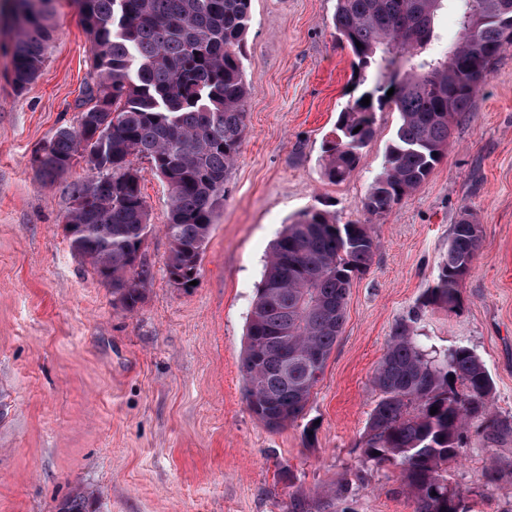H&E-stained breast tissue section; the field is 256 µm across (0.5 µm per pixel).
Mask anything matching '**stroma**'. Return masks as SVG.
Listing matches in <instances>:
<instances>
[{
    "mask_svg": "<svg viewBox=\"0 0 512 512\" xmlns=\"http://www.w3.org/2000/svg\"><path fill=\"white\" fill-rule=\"evenodd\" d=\"M0 0V512H55L79 488L96 512H415L399 468L361 449L380 398L373 383L396 324L414 319L427 345L466 346L492 380L490 410L512 420V48L496 61L428 180L385 214L361 201L381 172L400 116L377 113L356 170L325 177L323 145L357 97L352 55L335 38L336 0H252L244 46L247 134L224 185L194 287L169 282L168 190L147 162L141 189L155 230L151 271L132 312L115 303L64 237L71 184L40 185L36 150L94 82L91 44L71 0L37 78L11 83L15 33ZM310 209L369 224L377 250L354 278L345 318L304 414L269 430L249 411L240 372L266 253ZM482 229L454 311L424 294L462 214ZM505 473L494 485L481 471ZM472 512H512V438L480 423L448 469Z\"/></svg>",
    "mask_w": 512,
    "mask_h": 512,
    "instance_id": "35a3bbf8",
    "label": "stroma"
}]
</instances>
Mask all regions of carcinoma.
Masks as SVG:
<instances>
[{"mask_svg":"<svg viewBox=\"0 0 512 512\" xmlns=\"http://www.w3.org/2000/svg\"><path fill=\"white\" fill-rule=\"evenodd\" d=\"M251 2L73 0L91 41L96 80L76 123L56 130L36 171L52 184L80 158L96 169L73 182L72 198L83 206L68 211L63 230L72 253L128 311L145 297L150 271L141 253L154 229L136 159L148 160L167 186L170 282L187 288L199 278L224 182L247 130L243 49ZM443 2L336 0V40L350 49L355 84L364 90L338 113L324 148L325 176L340 181L356 169L376 112L392 105L400 114L383 171L361 201L371 216L428 179L454 123L512 46V9L502 10V0H461L454 46L438 49ZM53 11V0H13L11 78L20 93L44 63ZM475 225L465 215L453 226L448 259L424 306H460L462 281L481 244ZM376 249L369 225H340L317 210L303 212L270 247L241 361L247 406L267 428L303 414L341 331L352 278L369 268ZM413 323L395 326L375 369L381 398L363 454L401 468L415 512H469L463 492L448 482V467L466 445L471 423H487L498 437L512 435V421L490 416L492 378L476 353L466 346L428 351ZM93 505L91 494L77 490L56 512H95Z\"/></svg>","mask_w":512,"mask_h":512,"instance_id":"carcinoma-1","label":"carcinoma"}]
</instances>
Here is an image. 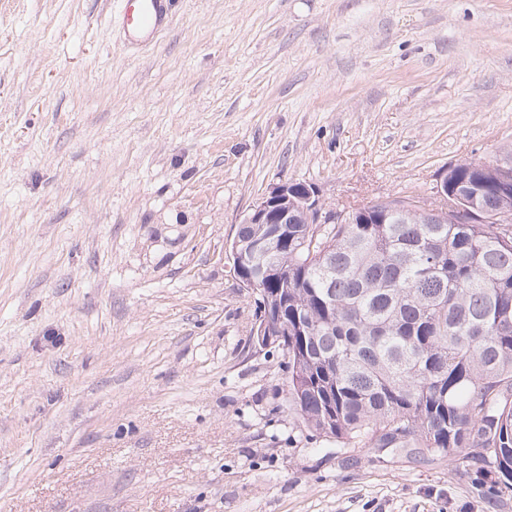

# # # #

* _Exercise description_
Gather each line holding the string "stroma".

* _Written response_
Mask anything matching '**stroma**'. Return masks as SVG.
    "label": "stroma"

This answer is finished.